GIVEN MATERIAL:

▼

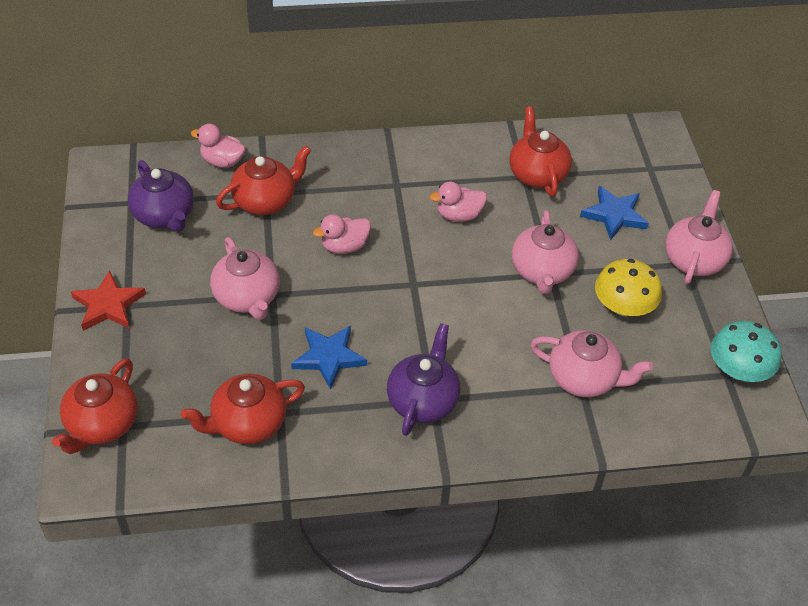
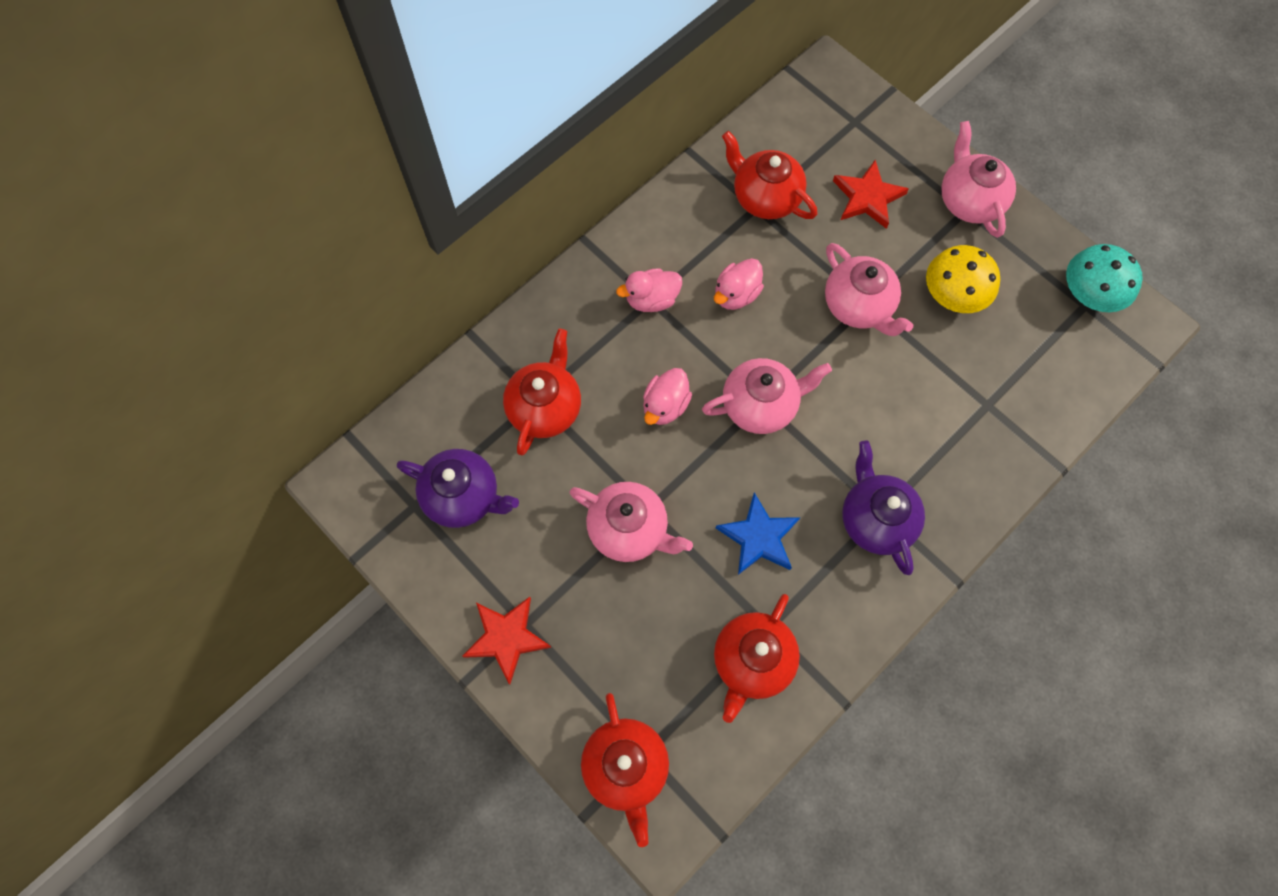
camera: 35 degrees left, 20 degrees up
(222, 161) = (459, 391): pink duck -> pink duck (651, 299)
(584, 379) = (983, 395): pink teapot -> pink teapot (761, 405)
(614, 215) = (867, 197): blue star -> red star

▲

TASK ITEM: The task calls for every line of the data to be returned exactly, without pictures.

RESPONSE TO THE TASK:
camera: 35 degrees left, 20 degrees up
(222, 161) = (459, 391): pink duck -> pink duck (651, 299)
(584, 379) = (983, 395): pink teapot -> pink teapot (761, 405)
(614, 215) = (867, 197): blue star -> red star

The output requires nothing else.